## Entries provided
>>>>>

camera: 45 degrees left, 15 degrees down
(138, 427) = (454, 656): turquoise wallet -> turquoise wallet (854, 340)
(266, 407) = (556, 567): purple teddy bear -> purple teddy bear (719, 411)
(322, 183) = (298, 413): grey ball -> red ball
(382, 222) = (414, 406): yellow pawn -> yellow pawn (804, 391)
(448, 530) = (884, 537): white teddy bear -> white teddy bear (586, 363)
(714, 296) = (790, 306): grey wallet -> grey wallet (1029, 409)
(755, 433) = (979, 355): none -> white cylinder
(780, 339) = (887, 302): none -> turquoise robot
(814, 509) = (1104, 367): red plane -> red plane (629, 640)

<<<<<
>>>>>

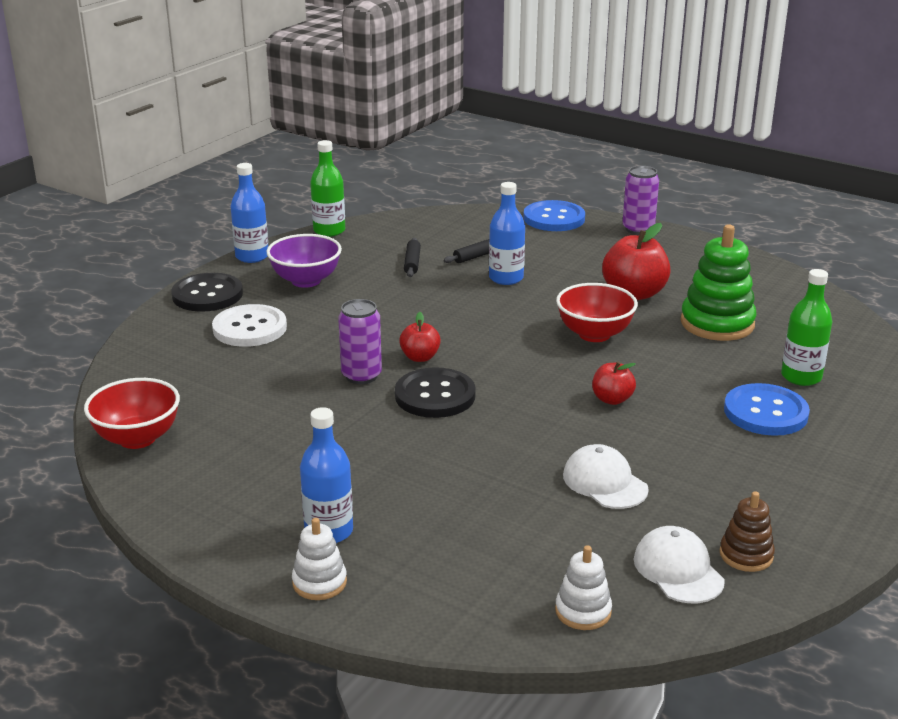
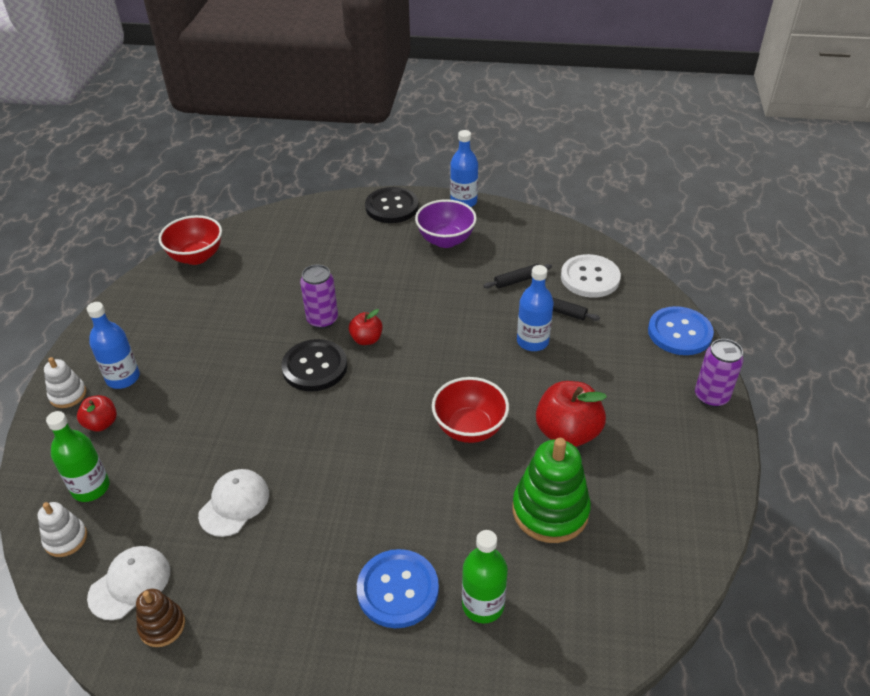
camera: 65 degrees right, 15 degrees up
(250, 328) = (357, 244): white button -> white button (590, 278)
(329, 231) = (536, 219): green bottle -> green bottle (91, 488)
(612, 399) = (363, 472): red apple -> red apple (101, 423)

<<<<<
>>>>>

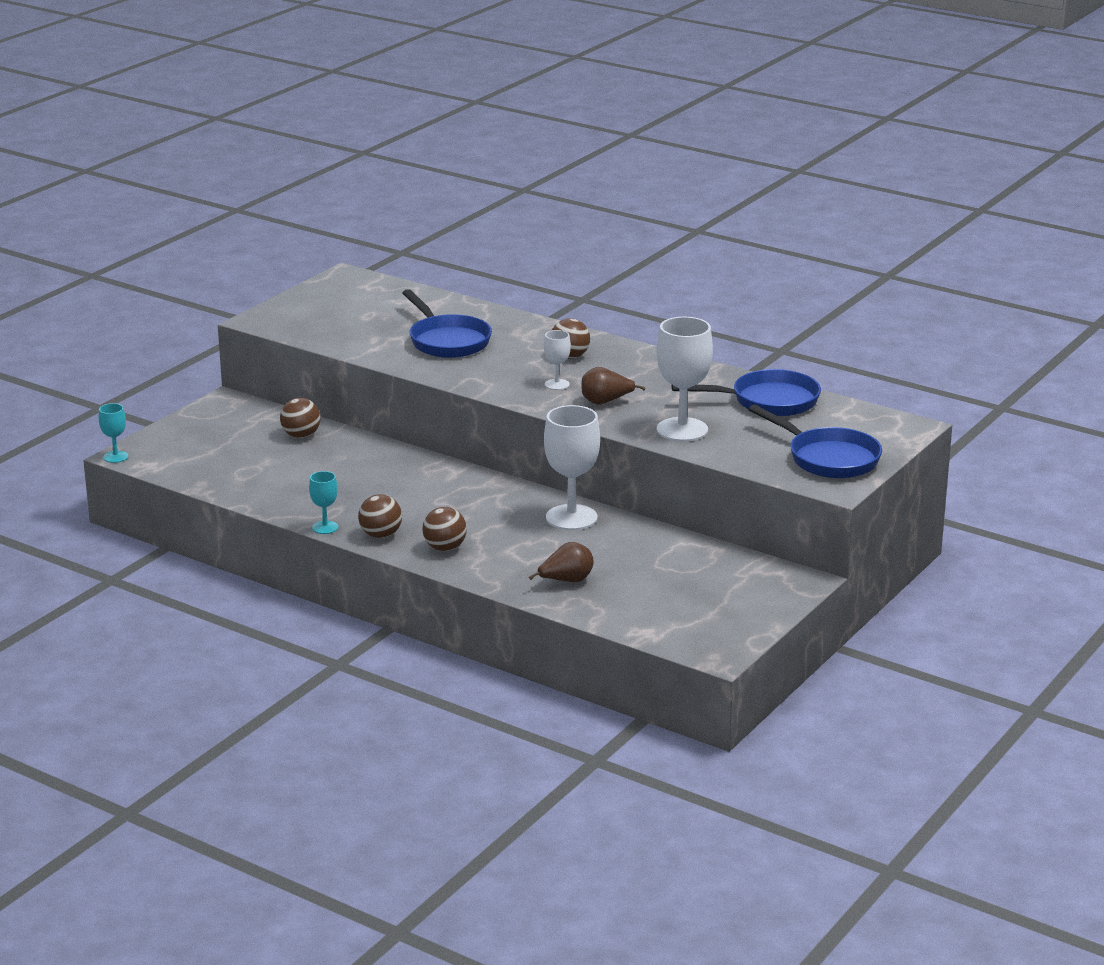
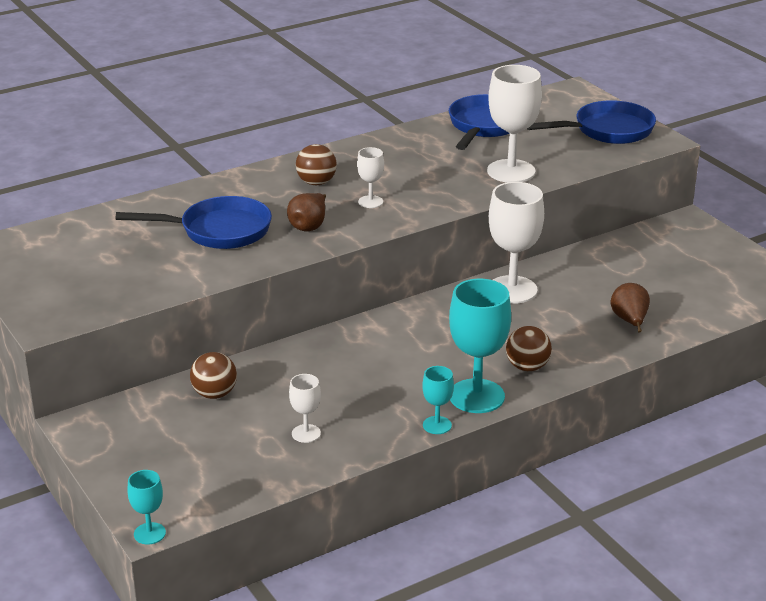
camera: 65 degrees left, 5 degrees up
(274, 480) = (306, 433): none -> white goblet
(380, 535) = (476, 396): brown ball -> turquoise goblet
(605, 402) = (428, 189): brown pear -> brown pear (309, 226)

<<<<<

## Your assignment
Take the line above containing "(755, 433) = (979, 355): none", the line containing "(814, 509) = (1104, 367): red", and all lines in between, and copy them exactly without anything else.

## Response for this exercise
(755, 433) = (979, 355): none -> white cylinder
(780, 339) = (887, 302): none -> turquoise robot
(814, 509) = (1104, 367): red plane -> red plane (629, 640)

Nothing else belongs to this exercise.